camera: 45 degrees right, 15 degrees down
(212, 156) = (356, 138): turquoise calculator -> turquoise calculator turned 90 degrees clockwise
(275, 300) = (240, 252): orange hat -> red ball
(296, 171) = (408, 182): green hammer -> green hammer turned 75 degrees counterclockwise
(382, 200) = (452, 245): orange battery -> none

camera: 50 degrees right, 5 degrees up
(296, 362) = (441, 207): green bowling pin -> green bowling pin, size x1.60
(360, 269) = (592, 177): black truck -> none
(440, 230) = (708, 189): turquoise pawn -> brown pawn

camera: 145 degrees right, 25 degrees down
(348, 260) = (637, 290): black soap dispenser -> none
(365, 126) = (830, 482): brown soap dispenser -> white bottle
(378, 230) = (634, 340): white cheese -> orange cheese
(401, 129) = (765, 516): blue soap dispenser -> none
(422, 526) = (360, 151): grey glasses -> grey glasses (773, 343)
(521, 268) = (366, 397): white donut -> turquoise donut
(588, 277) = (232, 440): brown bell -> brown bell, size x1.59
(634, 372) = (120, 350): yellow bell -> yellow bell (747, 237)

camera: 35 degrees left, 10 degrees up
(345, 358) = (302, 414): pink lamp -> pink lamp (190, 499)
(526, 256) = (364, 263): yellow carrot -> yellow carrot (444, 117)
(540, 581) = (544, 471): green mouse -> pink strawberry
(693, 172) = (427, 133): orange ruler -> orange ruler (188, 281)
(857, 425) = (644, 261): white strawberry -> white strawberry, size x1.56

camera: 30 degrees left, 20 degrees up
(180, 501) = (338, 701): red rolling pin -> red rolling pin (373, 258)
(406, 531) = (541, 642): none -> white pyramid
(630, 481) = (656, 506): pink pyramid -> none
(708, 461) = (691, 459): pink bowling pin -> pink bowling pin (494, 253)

## ACTION ITEM
Please transcribe the material above in full, keeping every character intact.

## REPLY TO THE EXERCISE
camera: 45 degrees right, 15 degrees down
(212, 156) = (356, 138): turquoise calculator -> turquoise calculator turned 90 degrees clockwise
(275, 300) = (240, 252): orange hat -> red ball
(296, 171) = (408, 182): green hammer -> green hammer turned 75 degrees counterclockwise
(382, 200) = (452, 245): orange battery -> none

camera: 50 degrees right, 5 degrees up
(296, 362) = (441, 207): green bowling pin -> green bowling pin, size x1.60
(360, 269) = (592, 177): black truck -> none
(440, 230) = (708, 189): turquoise pawn -> brown pawn

camera: 145 degrees right, 25 degrees down
(348, 260) = (637, 290): black soap dispenser -> none
(365, 126) = (830, 482): brown soap dispenser -> white bottle
(378, 230) = (634, 340): white cheese -> orange cheese
(401, 129) = (765, 516): blue soap dispenser -> none
(422, 526) = (360, 151): grey glasses -> grey glasses (773, 343)
(521, 268) = (366, 397): white donut -> turquoise donut
(588, 277) = (232, 440): brown bell -> brown bell, size x1.59
(634, 372) = (120, 350): yellow bell -> yellow bell (747, 237)

camera: 35 degrees left, 10 degrees up
(345, 358) = (302, 414): pink lamp -> pink lamp (190, 499)
(526, 256) = (364, 263): yellow carrot -> yellow carrot (444, 117)
(540, 581) = (544, 471): green mouse -> pink strawberry
(693, 172) = (427, 133): orange ruler -> orange ruler (188, 281)
(857, 425) = (644, 261): white strawberry -> white strawberry, size x1.56

camera: 30 degrees left, 20 degrees up
(180, 501) = (338, 701): red rolling pin -> red rolling pin (373, 258)
(406, 531) = (541, 642): none -> white pyramid
(630, 481) = (656, 506): pink pyramid -> none
(708, 461) = (691, 459): pink bowling pin -> pink bowling pin (494, 253)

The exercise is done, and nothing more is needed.